Data excerpts
..........

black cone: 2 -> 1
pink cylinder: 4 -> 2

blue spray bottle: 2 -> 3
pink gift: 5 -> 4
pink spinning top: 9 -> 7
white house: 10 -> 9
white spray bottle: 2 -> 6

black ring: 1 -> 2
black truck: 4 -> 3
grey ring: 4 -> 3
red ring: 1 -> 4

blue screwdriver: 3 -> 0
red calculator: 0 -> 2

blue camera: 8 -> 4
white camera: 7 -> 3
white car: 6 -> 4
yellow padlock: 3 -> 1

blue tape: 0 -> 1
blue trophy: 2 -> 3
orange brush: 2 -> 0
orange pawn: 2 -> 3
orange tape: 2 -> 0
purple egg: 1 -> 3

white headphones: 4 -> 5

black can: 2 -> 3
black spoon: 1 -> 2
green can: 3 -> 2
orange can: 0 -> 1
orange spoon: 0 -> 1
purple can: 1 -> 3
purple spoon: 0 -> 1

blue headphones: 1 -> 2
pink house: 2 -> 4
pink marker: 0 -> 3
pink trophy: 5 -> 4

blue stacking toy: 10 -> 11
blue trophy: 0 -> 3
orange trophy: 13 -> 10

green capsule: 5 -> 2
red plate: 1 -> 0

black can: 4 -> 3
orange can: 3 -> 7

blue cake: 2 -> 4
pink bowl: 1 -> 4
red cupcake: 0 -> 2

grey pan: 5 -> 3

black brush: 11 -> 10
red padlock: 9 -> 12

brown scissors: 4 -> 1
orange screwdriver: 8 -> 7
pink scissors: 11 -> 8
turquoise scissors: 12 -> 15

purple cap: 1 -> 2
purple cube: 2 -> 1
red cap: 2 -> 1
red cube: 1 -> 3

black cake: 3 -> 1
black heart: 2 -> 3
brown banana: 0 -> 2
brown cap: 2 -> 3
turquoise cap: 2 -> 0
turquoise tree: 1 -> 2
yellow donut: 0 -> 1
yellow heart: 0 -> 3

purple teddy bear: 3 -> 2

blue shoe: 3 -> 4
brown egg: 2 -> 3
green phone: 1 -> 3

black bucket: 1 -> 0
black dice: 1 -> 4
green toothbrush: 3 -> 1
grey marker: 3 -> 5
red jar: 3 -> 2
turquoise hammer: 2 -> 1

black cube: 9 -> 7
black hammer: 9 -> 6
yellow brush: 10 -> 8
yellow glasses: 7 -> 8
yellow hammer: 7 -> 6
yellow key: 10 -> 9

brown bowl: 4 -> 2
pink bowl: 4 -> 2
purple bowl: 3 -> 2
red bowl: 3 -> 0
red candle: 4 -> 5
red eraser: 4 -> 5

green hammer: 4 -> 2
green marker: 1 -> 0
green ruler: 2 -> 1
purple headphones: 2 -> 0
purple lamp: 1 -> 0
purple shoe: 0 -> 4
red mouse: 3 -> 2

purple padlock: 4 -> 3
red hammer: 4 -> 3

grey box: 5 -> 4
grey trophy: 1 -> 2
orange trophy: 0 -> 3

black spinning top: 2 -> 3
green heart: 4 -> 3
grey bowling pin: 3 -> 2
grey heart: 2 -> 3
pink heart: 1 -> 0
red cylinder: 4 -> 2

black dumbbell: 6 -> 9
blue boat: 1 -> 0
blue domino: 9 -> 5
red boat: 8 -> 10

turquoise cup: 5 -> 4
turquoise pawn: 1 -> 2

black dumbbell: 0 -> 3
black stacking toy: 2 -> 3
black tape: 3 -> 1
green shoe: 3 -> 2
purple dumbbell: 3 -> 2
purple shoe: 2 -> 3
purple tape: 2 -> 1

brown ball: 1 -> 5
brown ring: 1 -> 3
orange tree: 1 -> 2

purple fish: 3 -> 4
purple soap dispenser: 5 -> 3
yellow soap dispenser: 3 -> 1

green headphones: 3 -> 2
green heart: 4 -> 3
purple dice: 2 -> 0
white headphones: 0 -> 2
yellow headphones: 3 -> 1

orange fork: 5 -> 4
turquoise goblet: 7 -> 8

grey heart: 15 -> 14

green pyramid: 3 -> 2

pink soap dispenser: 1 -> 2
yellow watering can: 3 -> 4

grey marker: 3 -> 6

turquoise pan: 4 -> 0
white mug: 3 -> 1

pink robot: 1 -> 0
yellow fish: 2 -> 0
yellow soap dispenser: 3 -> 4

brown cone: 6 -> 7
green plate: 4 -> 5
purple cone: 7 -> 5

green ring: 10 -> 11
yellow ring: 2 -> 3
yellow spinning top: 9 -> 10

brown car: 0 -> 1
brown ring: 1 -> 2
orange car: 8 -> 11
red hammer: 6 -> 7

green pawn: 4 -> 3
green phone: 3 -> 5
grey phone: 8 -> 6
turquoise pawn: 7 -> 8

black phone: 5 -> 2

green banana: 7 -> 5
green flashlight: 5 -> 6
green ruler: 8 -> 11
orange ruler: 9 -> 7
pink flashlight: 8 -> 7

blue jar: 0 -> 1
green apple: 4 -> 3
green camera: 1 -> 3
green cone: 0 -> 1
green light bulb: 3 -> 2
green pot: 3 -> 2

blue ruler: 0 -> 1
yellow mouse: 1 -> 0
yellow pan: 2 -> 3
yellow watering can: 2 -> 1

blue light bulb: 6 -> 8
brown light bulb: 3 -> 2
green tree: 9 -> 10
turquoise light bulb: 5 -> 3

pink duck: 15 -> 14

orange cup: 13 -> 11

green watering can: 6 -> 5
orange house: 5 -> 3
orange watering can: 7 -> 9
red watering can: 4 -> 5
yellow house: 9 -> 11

..........

DIRECTIONS FOR THIS TASK :: Your answer should be the lines above, from the line containing "turquoise hammer: 2 -> 1" up to and including the line containing "yellow spinning top: 9 -> 10", reproduced exactly and with nothing else.

SOLUTION TO THIS EXERCISE ::
turquoise hammer: 2 -> 1

black cube: 9 -> 7
black hammer: 9 -> 6
yellow brush: 10 -> 8
yellow glasses: 7 -> 8
yellow hammer: 7 -> 6
yellow key: 10 -> 9

brown bowl: 4 -> 2
pink bowl: 4 -> 2
purple bowl: 3 -> 2
red bowl: 3 -> 0
red candle: 4 -> 5
red eraser: 4 -> 5

green hammer: 4 -> 2
green marker: 1 -> 0
green ruler: 2 -> 1
purple headphones: 2 -> 0
purple lamp: 1 -> 0
purple shoe: 0 -> 4
red mouse: 3 -> 2

purple padlock: 4 -> 3
red hammer: 4 -> 3

grey box: 5 -> 4
grey trophy: 1 -> 2
orange trophy: 0 -> 3

black spinning top: 2 -> 3
green heart: 4 -> 3
grey bowling pin: 3 -> 2
grey heart: 2 -> 3
pink heart: 1 -> 0
red cylinder: 4 -> 2

black dumbbell: 6 -> 9
blue boat: 1 -> 0
blue domino: 9 -> 5
red boat: 8 -> 10

turquoise cup: 5 -> 4
turquoise pawn: 1 -> 2

black dumbbell: 0 -> 3
black stacking toy: 2 -> 3
black tape: 3 -> 1
green shoe: 3 -> 2
purple dumbbell: 3 -> 2
purple shoe: 2 -> 3
purple tape: 2 -> 1

brown ball: 1 -> 5
brown ring: 1 -> 3
orange tree: 1 -> 2

purple fish: 3 -> 4
purple soap dispenser: 5 -> 3
yellow soap dispenser: 3 -> 1

green headphones: 3 -> 2
green heart: 4 -> 3
purple dice: 2 -> 0
white headphones: 0 -> 2
yellow headphones: 3 -> 1

orange fork: 5 -> 4
turquoise goblet: 7 -> 8

grey heart: 15 -> 14

green pyramid: 3 -> 2

pink soap dispenser: 1 -> 2
yellow watering can: 3 -> 4

grey marker: 3 -> 6

turquoise pan: 4 -> 0
white mug: 3 -> 1

pink robot: 1 -> 0
yellow fish: 2 -> 0
yellow soap dispenser: 3 -> 4

brown cone: 6 -> 7
green plate: 4 -> 5
purple cone: 7 -> 5

green ring: 10 -> 11
yellow ring: 2 -> 3
yellow spinning top: 9 -> 10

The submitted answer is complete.